# Task material:
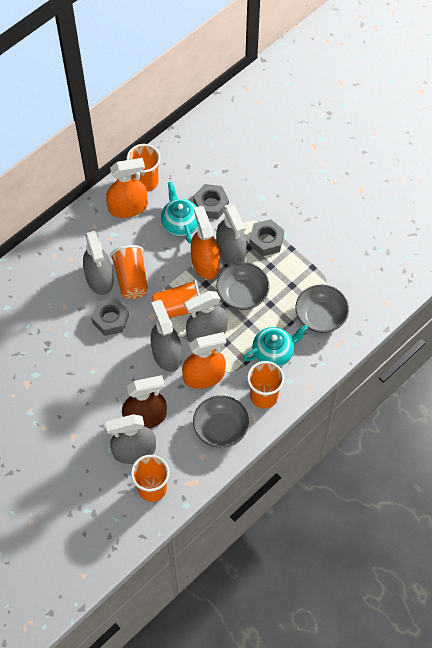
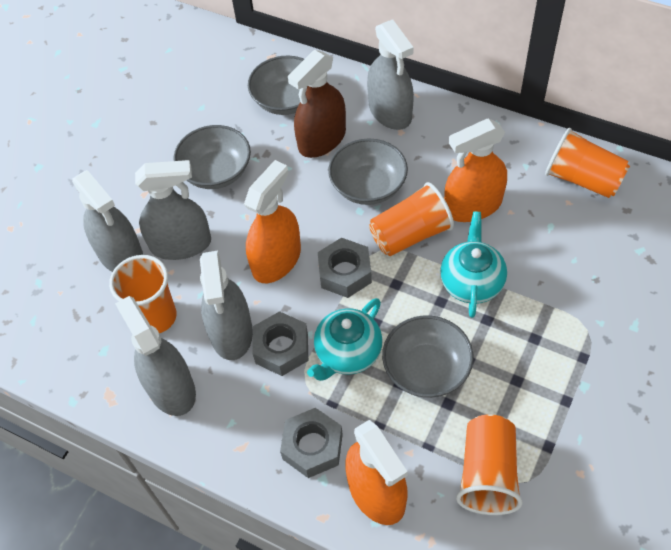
grey bowl: 3 -> 4
orange cup: 5 -> 4

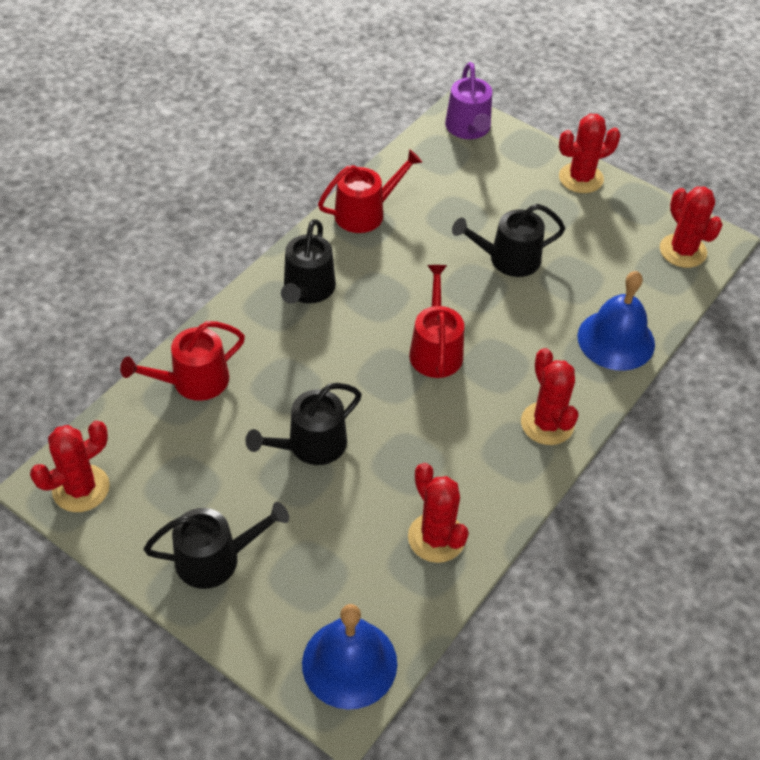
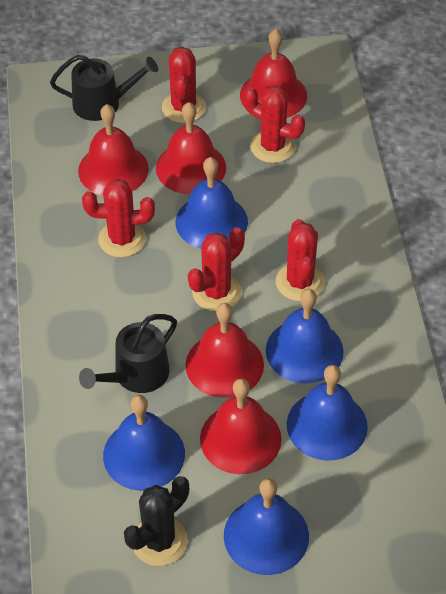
black cactus: 0 -> 1
black watering can: 4 -> 2
blue bell: 2 -> 5
purple watering can: 1 -> 0
red bell: 0 -> 5
red watering can: 3 -> 0

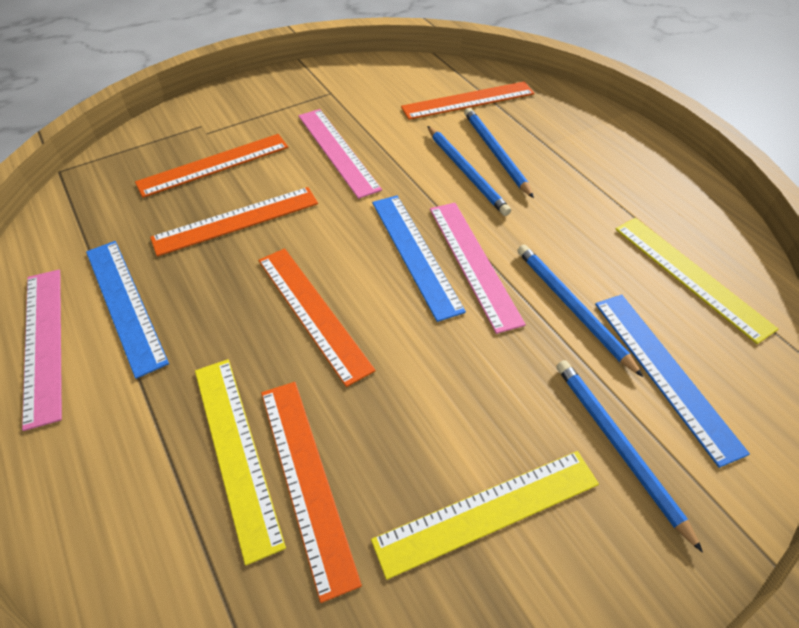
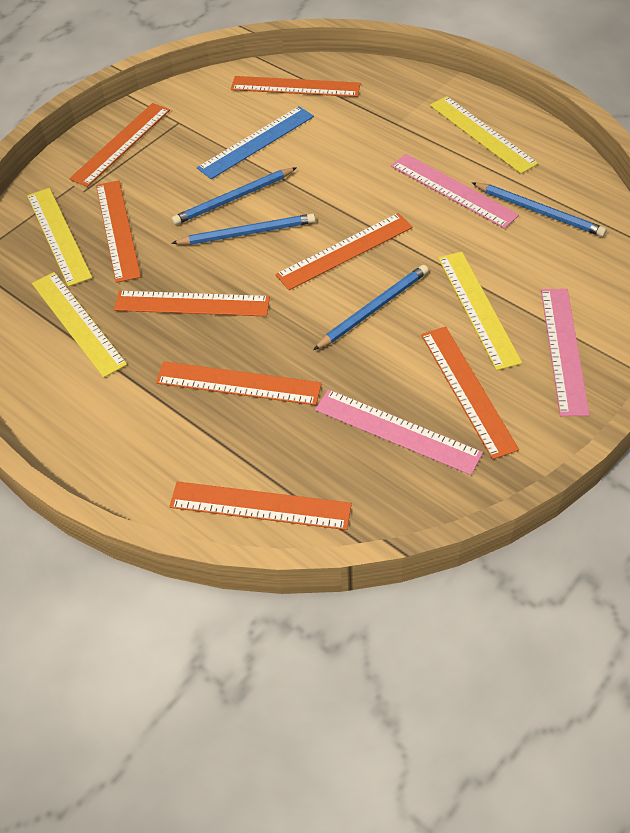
blue ruler: 3 -> 1
orange ruler: 5 -> 8
yellow ruler: 3 -> 4

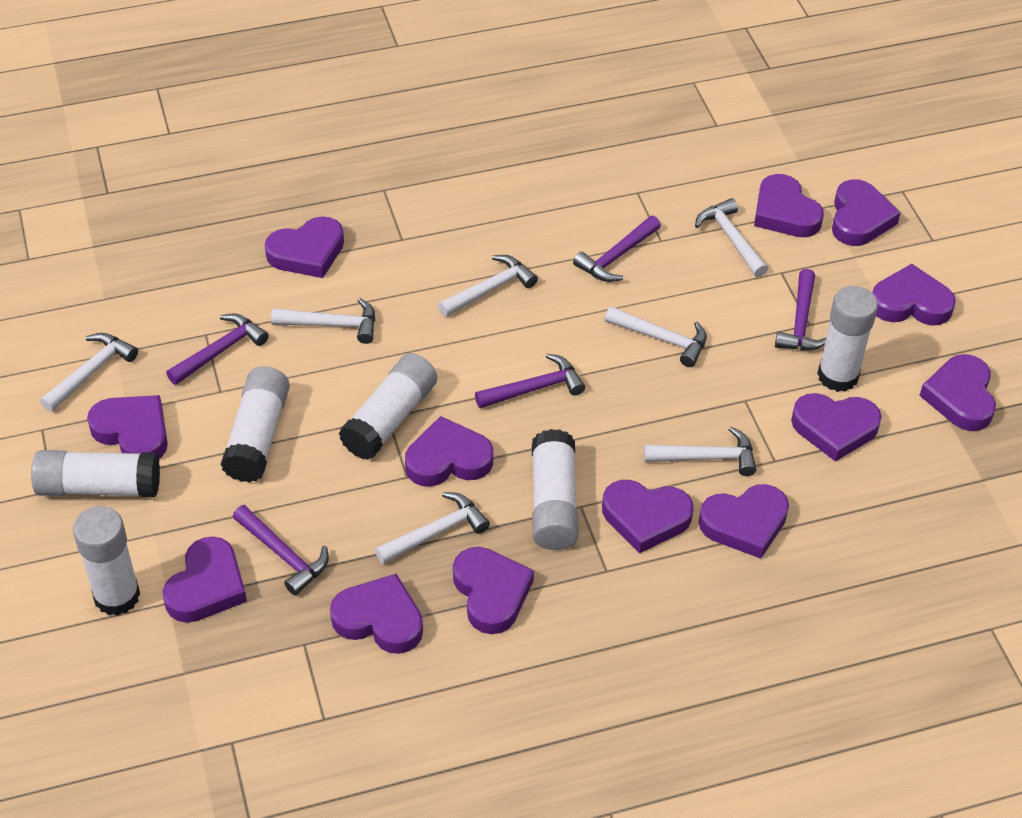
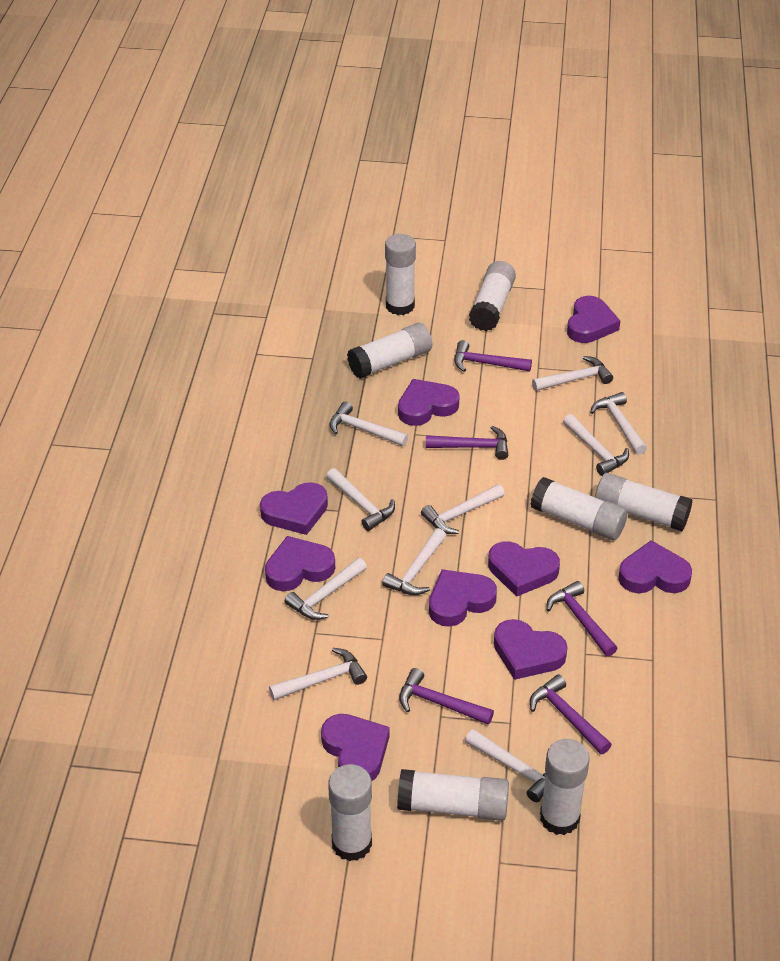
purple heart: 13 -> 9
white glue stick: 6 -> 8
white hammer: 7 -> 10

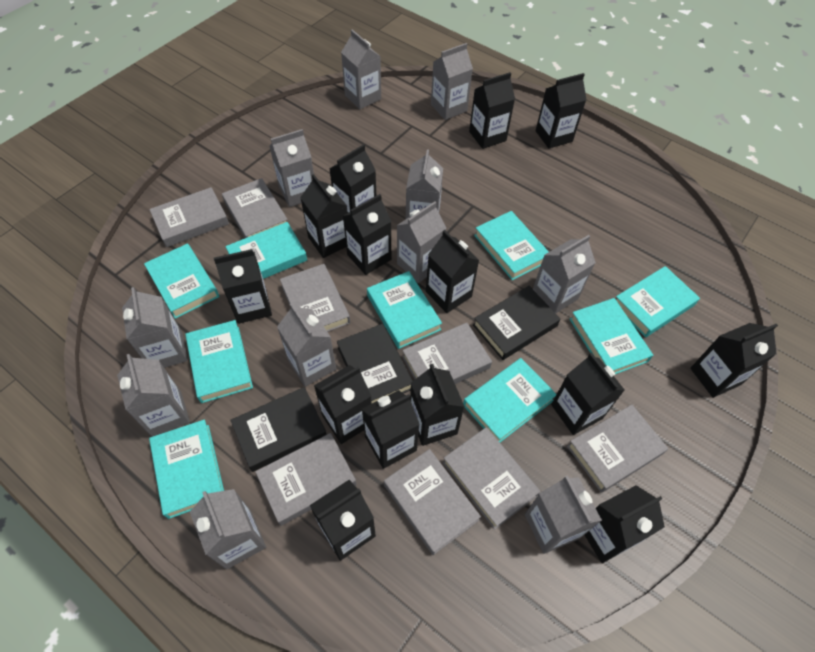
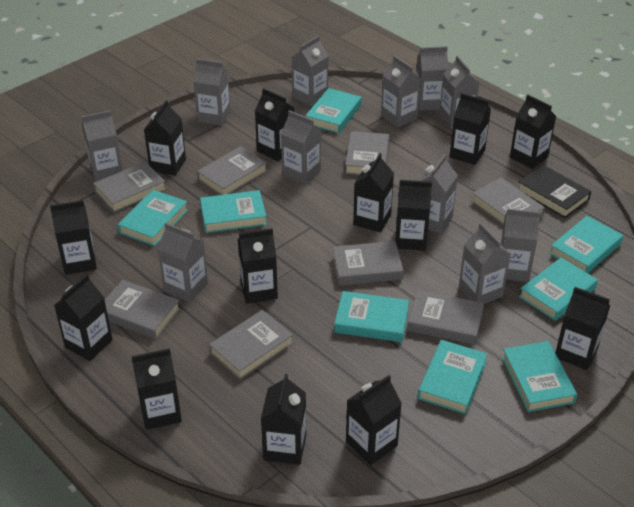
black book: 3 -> 1
black carton: 14 -> 13
turquoise book: 9 -> 8

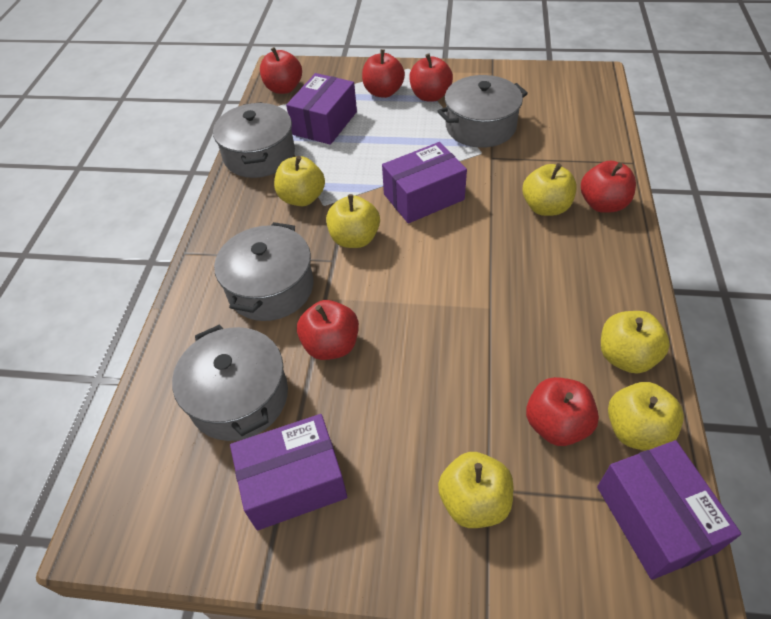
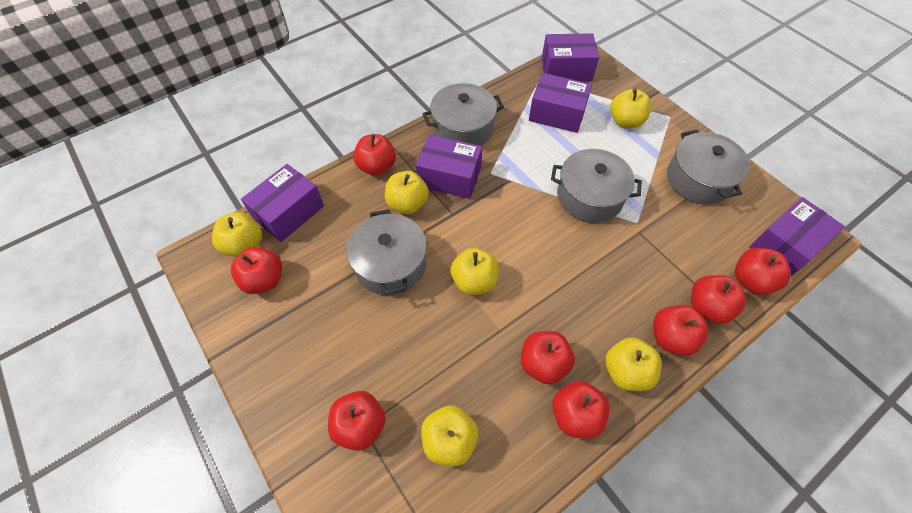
purple box: 4 -> 5
red apple: 6 -> 8

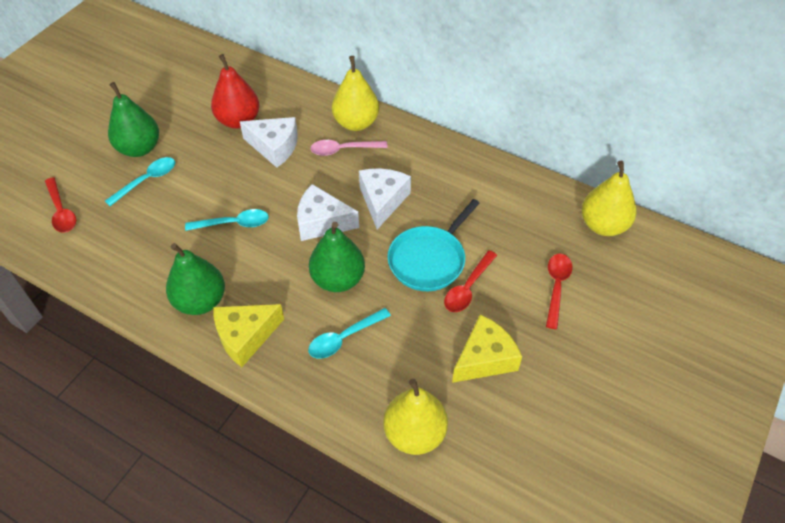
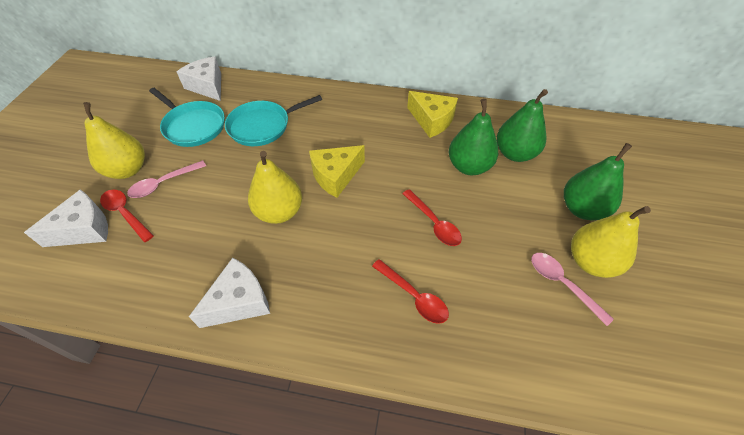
pink spoon: 1 -> 2
red pear: 1 -> 0
turquoise pan: 1 -> 2
turquoise spoon: 3 -> 0

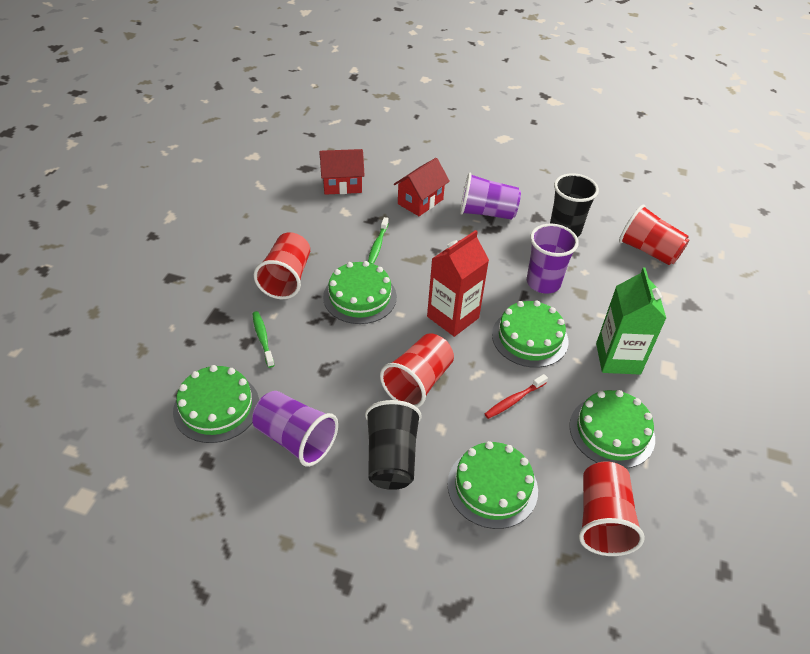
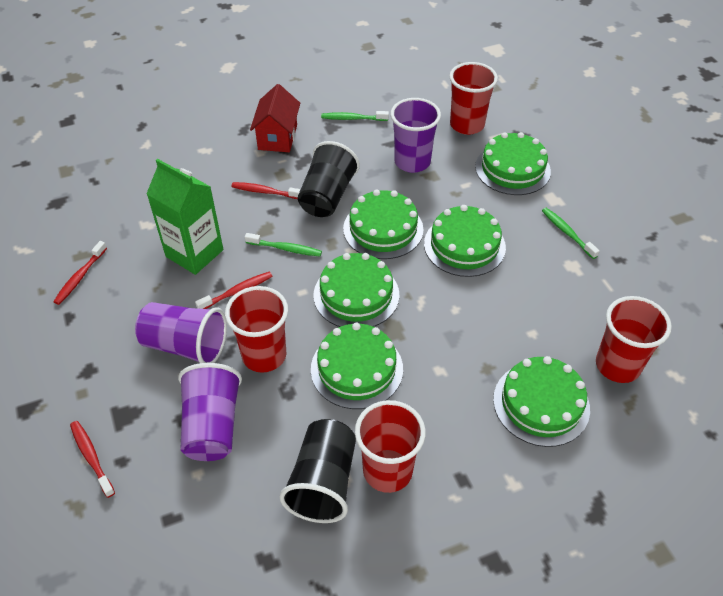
green cake: 5 -> 6
green toothbrush: 2 -> 3
red carton: 1 -> 0
red house: 2 -> 1
red toothbrush: 1 -> 4

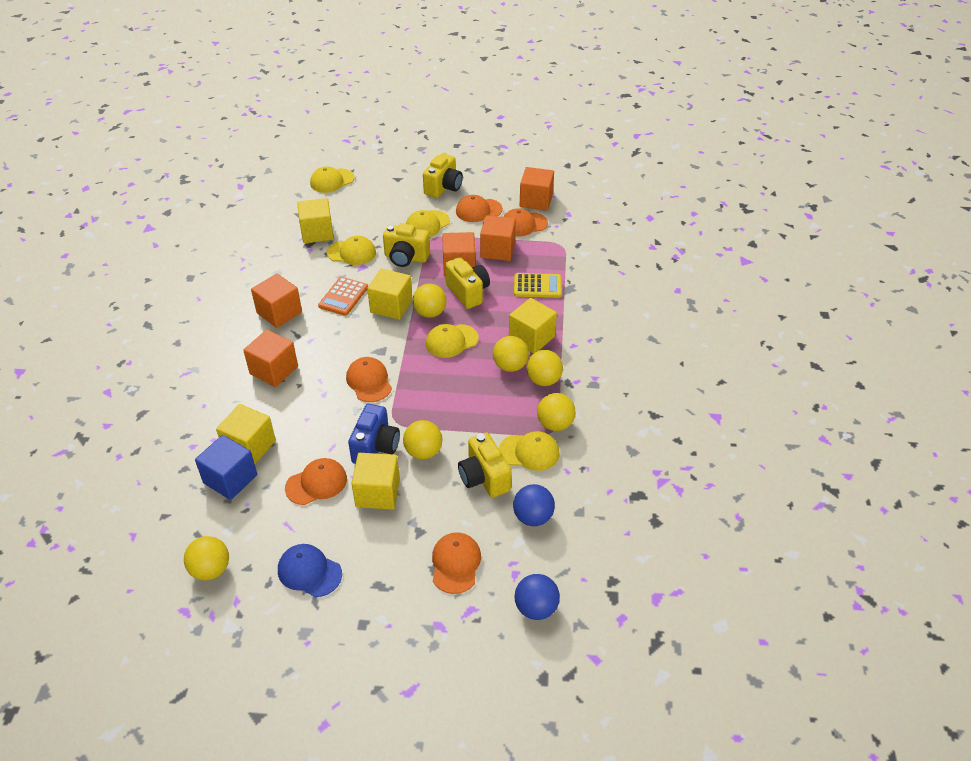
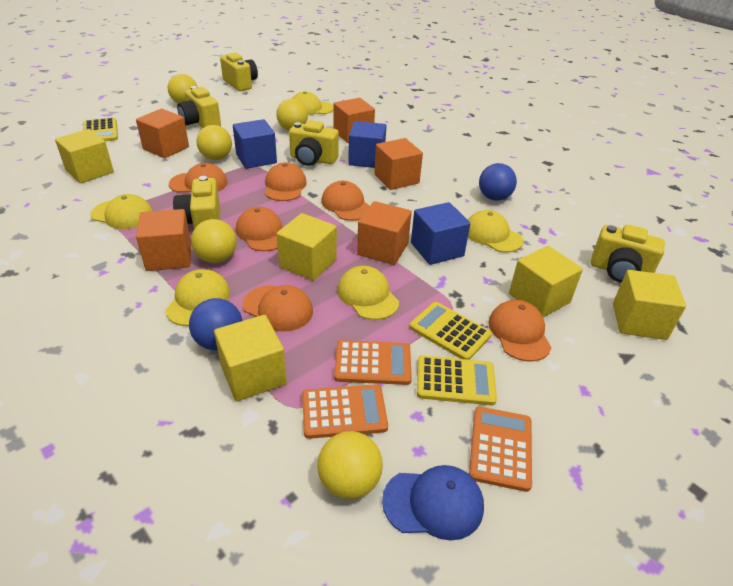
blue camera: 1 -> 0
blue cube: 1 -> 3
orange calculator: 1 -> 3
orange cap: 5 -> 6
yellow ball: 6 -> 5
yellow calculator: 1 -> 3
yellow camera: 4 -> 5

# Work instructions:
Restate the material above word for word; pictures do not belong in the copy.

# Response below:
grey bowl: 3 -> 4
orange cup: 5 -> 4

black cactus: 0 -> 1
black watering can: 4 -> 2
blue bell: 2 -> 5
purple watering can: 1 -> 0
red bell: 0 -> 5
red watering can: 3 -> 0

blue ruler: 3 -> 1
orange ruler: 5 -> 8
yellow ruler: 3 -> 4

purple heart: 13 -> 9
white glue stick: 6 -> 8
white hammer: 7 -> 10

black book: 3 -> 1
black carton: 14 -> 13
turquoise book: 9 -> 8

purple box: 4 -> 5
red apple: 6 -> 8

pink spoon: 1 -> 2
red pear: 1 -> 0
turquoise pan: 1 -> 2
turquoise spoon: 3 -> 0

green cake: 5 -> 6
green toothbrush: 2 -> 3
red carton: 1 -> 0
red house: 2 -> 1
red toothbrush: 1 -> 4

blue camera: 1 -> 0
blue cube: 1 -> 3
orange calculator: 1 -> 3
orange cap: 5 -> 6
yellow ball: 6 -> 5
yellow calculator: 1 -> 3
yellow camera: 4 -> 5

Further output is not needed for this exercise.